### YOUR ASSIGNMENT
Copy the items between the lines holding "from the observer?" and "You are setting", inclusive, substituting "toque" for every "chef hat" and keeping all else the same. Omit the pictures.

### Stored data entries
#####

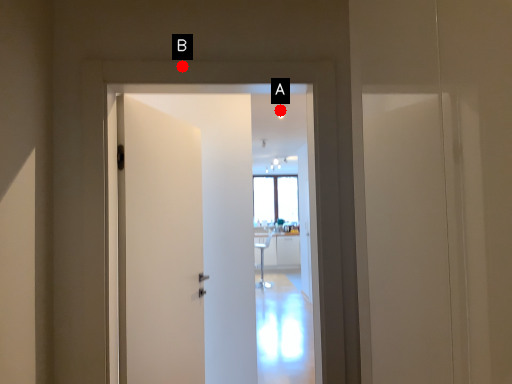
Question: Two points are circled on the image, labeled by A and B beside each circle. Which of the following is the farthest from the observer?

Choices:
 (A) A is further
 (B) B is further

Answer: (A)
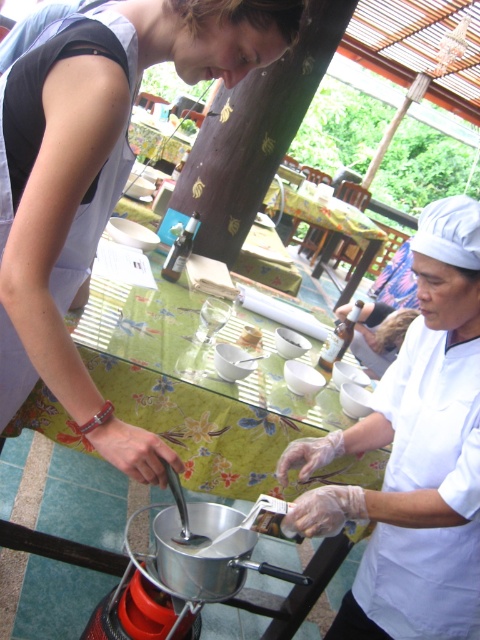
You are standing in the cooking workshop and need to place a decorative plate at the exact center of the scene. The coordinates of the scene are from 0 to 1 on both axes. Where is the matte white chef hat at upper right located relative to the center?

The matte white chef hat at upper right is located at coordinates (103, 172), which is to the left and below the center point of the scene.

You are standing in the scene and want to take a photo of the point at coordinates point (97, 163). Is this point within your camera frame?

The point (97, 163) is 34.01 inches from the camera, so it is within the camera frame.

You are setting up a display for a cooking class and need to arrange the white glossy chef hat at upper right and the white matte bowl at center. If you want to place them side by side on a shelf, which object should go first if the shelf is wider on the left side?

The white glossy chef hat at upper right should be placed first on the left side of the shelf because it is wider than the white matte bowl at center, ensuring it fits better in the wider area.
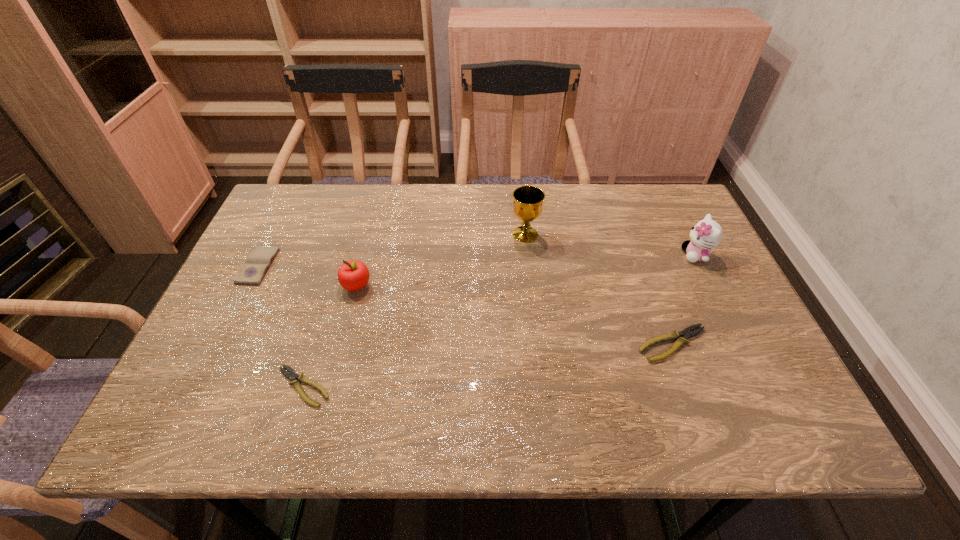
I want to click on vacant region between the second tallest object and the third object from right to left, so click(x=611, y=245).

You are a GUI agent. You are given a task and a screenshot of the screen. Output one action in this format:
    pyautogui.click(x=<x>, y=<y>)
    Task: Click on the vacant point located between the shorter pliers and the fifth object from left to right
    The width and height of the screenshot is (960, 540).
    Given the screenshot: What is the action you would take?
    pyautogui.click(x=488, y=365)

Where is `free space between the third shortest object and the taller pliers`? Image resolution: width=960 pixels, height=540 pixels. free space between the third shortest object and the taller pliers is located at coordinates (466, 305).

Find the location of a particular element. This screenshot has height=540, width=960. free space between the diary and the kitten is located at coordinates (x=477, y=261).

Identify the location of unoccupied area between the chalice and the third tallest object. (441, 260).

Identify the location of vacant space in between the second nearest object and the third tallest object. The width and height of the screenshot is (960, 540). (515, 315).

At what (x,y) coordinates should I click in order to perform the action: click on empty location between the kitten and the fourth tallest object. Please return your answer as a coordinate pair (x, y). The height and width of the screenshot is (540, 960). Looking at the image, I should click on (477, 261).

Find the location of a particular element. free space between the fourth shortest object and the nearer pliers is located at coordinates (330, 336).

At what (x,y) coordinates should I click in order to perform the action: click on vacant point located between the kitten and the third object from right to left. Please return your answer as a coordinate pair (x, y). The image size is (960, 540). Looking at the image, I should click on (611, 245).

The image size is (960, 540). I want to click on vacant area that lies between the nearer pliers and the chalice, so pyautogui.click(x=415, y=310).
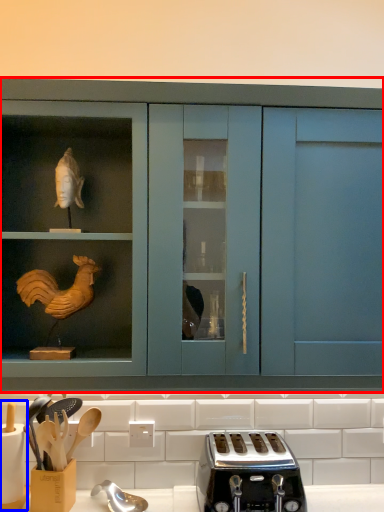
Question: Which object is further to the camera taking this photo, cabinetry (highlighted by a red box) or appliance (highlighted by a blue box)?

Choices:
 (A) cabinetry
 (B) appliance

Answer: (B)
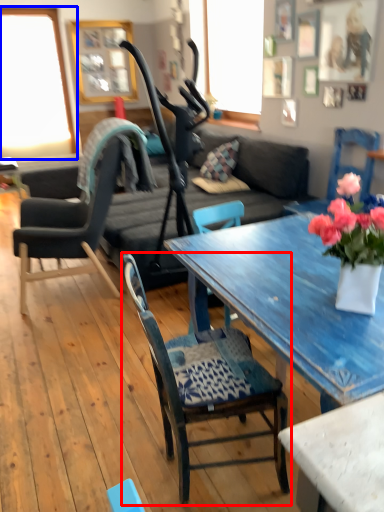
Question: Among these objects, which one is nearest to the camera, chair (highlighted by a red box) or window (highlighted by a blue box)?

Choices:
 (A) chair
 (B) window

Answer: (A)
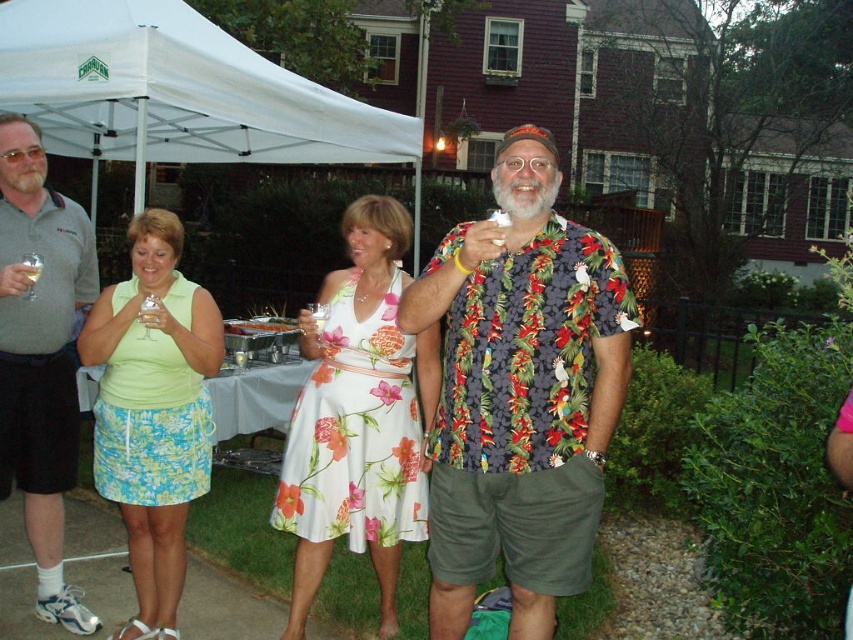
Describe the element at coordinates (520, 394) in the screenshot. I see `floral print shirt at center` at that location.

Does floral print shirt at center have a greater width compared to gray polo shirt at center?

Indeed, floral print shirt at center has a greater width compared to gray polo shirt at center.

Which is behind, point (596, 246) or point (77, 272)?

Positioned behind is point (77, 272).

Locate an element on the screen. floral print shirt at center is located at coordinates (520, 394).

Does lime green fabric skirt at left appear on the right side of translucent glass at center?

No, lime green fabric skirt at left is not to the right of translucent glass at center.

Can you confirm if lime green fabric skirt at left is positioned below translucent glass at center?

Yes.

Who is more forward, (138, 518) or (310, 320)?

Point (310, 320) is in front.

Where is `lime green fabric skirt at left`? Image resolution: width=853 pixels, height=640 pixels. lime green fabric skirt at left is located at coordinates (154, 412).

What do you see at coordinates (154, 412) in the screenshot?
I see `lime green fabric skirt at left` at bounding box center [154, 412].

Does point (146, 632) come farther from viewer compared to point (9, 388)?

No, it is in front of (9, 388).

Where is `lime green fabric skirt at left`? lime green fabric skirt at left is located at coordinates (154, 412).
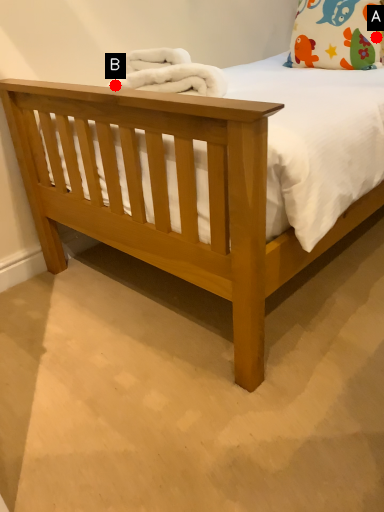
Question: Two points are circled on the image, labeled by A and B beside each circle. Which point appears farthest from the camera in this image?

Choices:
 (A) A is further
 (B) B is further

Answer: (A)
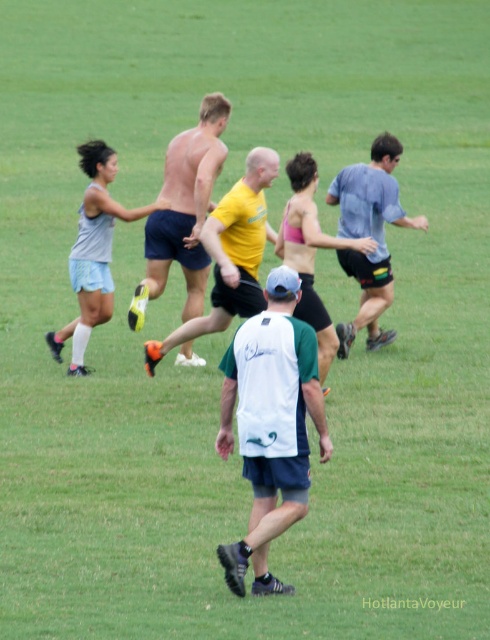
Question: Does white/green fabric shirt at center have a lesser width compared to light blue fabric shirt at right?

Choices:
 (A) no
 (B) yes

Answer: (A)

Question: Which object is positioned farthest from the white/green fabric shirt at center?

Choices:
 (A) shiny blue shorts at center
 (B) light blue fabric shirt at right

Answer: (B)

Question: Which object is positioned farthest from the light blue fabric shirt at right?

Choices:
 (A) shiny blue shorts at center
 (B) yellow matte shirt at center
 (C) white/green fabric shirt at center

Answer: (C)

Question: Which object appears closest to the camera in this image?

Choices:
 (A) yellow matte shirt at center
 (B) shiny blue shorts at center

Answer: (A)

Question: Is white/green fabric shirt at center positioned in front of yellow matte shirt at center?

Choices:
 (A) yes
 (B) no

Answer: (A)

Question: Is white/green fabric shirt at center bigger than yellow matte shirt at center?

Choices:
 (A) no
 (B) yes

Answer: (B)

#####

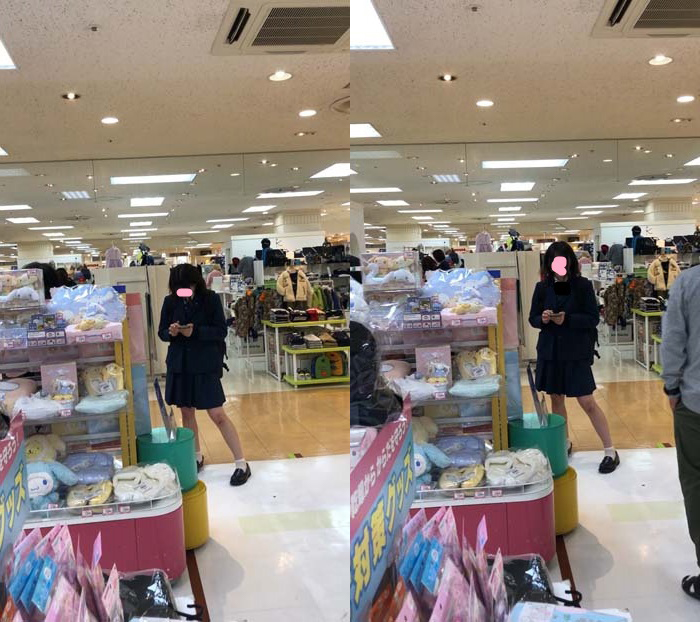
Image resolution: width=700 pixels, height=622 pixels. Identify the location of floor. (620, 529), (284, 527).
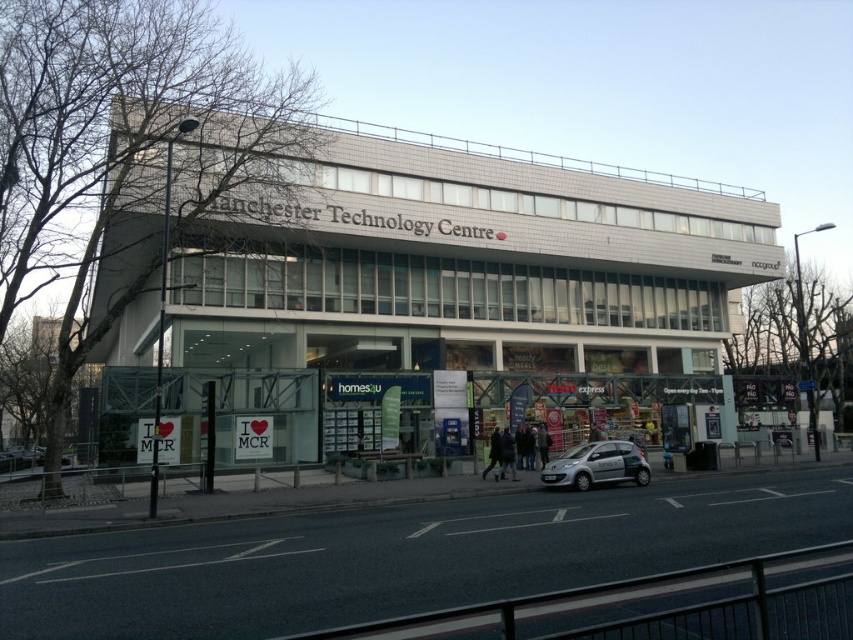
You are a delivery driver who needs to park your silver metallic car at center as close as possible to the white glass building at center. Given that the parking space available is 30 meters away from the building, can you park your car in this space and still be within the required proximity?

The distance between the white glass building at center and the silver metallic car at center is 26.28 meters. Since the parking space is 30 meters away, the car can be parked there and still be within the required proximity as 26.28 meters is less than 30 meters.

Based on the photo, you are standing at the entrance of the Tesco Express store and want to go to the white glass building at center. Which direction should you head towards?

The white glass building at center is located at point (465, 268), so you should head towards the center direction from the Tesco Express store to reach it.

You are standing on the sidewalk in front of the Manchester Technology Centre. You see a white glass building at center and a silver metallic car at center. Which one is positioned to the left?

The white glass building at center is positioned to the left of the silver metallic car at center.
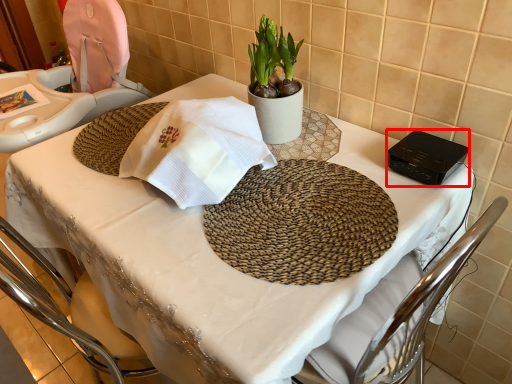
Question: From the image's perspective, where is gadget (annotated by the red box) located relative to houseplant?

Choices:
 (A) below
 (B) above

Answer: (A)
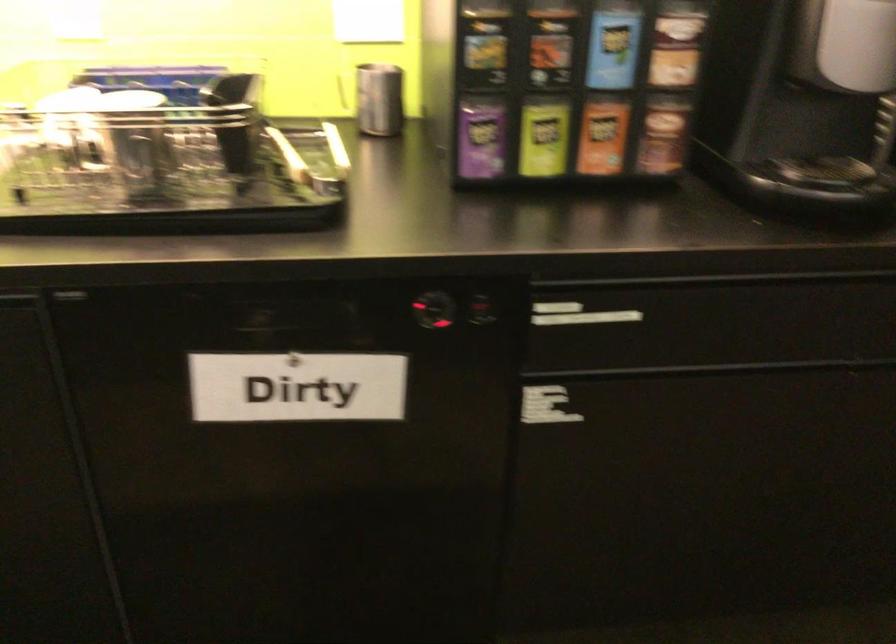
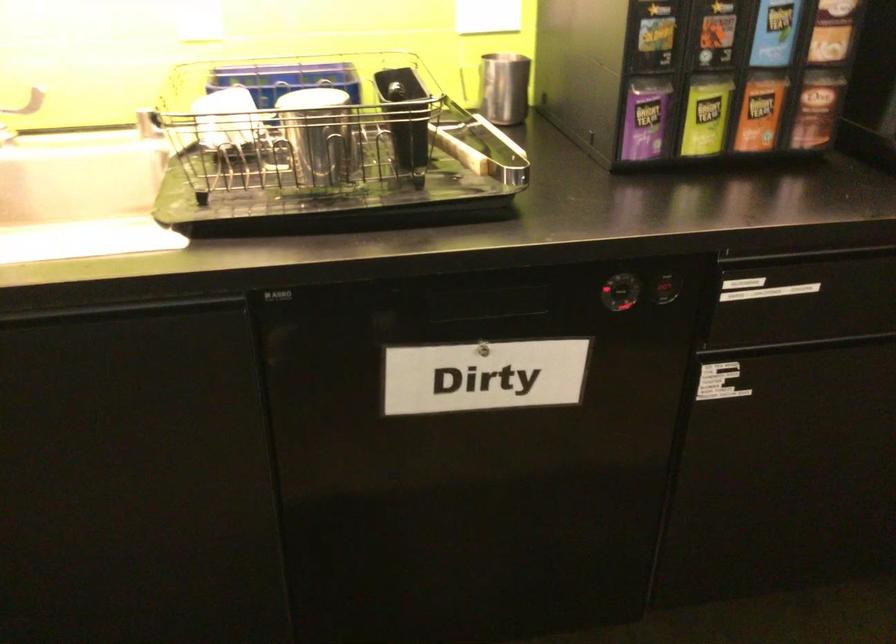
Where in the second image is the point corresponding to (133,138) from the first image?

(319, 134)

#####

### FINISHED TASK
Question: Two points are circled on the image, labeled by A and B beside each circle. Which of the following is the farthest from the observer?

Choices:
 (A) A is further
 (B) B is further

Answer: (A)
You are standing in the cooking workshop and need to place a decorative plate at the exact center of the scene. The coordinates of the scene are from 0 to 1 on both axes. Where is the matte white toque at upper right located relative to the center?

The matte white toque at upper right is located at coordinates (103, 172), which is to the left and below the center point of the scene.

You are standing in the scene and want to take a photo of the point at coordinates point (97, 163). Is this point within your camera frame?

The point (97, 163) is 34.01 inches from the camera, so it is within the camera frame.

You are setting up a display for a cooking class and need to arrange the white glossy toque at upper right and the white matte bowl at center. If you want to place them side by side on a shelf, which object should go first if the shelf is wider on the left side?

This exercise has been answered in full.